YOUR OBJECTIVE :: The records below are to be retyped in full, without any alteration.

[Source records]
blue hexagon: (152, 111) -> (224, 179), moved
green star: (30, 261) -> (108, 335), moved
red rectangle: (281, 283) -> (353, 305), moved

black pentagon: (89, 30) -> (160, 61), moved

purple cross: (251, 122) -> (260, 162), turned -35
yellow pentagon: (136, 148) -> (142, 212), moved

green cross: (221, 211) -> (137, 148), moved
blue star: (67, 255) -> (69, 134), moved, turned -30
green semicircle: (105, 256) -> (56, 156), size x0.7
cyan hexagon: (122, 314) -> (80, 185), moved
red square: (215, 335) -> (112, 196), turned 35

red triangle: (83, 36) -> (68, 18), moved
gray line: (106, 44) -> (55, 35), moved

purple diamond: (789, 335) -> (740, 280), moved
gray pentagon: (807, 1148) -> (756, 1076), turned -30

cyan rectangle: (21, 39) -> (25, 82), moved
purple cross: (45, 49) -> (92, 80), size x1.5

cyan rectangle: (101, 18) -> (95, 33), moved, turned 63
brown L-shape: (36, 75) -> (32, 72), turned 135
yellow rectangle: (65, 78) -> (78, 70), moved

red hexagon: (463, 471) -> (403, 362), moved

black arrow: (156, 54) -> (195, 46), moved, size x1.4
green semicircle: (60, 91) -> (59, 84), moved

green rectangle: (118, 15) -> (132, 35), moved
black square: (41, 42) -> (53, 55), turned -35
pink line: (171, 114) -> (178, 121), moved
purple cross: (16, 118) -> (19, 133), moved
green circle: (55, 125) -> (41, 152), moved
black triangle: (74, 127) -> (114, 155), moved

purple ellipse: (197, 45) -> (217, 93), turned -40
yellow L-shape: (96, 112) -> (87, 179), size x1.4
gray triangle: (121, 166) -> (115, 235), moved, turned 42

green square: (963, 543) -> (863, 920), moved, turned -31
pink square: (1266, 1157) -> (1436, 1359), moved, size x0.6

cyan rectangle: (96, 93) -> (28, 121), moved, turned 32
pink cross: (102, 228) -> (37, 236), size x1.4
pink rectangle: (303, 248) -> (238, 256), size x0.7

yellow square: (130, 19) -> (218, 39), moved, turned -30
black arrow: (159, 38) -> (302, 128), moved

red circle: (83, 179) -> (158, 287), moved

RESULT BELOW ::
blue hexagon: (152, 111) -> (224, 179), moved
green star: (30, 261) -> (108, 335), moved
red rectangle: (281, 283) -> (353, 305), moved

black pentagon: (89, 30) -> (160, 61), moved

purple cross: (251, 122) -> (260, 162), turned -35
yellow pentagon: (136, 148) -> (142, 212), moved

green cross: (221, 211) -> (137, 148), moved
blue star: (67, 255) -> (69, 134), moved, turned -30
green semicircle: (105, 256) -> (56, 156), size x0.7
cyan hexagon: (122, 314) -> (80, 185), moved
red square: (215, 335) -> (112, 196), turned 35

red triangle: (83, 36) -> (68, 18), moved
gray line: (106, 44) -> (55, 35), moved

purple diamond: (789, 335) -> (740, 280), moved
gray pentagon: (807, 1148) -> (756, 1076), turned -30

cyan rectangle: (21, 39) -> (25, 82), moved
purple cross: (45, 49) -> (92, 80), size x1.5

cyan rectangle: (101, 18) -> (95, 33), moved, turned 63
brown L-shape: (36, 75) -> (32, 72), turned 135
yellow rectangle: (65, 78) -> (78, 70), moved

red hexagon: (463, 471) -> (403, 362), moved

black arrow: (156, 54) -> (195, 46), moved, size x1.4
green semicircle: (60, 91) -> (59, 84), moved

green rectangle: (118, 15) -> (132, 35), moved
black square: (41, 42) -> (53, 55), turned -35
pink line: (171, 114) -> (178, 121), moved
purple cross: (16, 118) -> (19, 133), moved
green circle: (55, 125) -> (41, 152), moved
black triangle: (74, 127) -> (114, 155), moved

purple ellipse: (197, 45) -> (217, 93), turned -40
yellow L-shape: (96, 112) -> (87, 179), size x1.4
gray triangle: (121, 166) -> (115, 235), moved, turned 42

green square: (963, 543) -> (863, 920), moved, turned -31
pink square: (1266, 1157) -> (1436, 1359), moved, size x0.6

cyan rectangle: (96, 93) -> (28, 121), moved, turned 32
pink cross: (102, 228) -> (37, 236), size x1.4
pink rectangle: (303, 248) -> (238, 256), size x0.7

yellow square: (130, 19) -> (218, 39), moved, turned -30
black arrow: (159, 38) -> (302, 128), moved

red circle: (83, 179) -> (158, 287), moved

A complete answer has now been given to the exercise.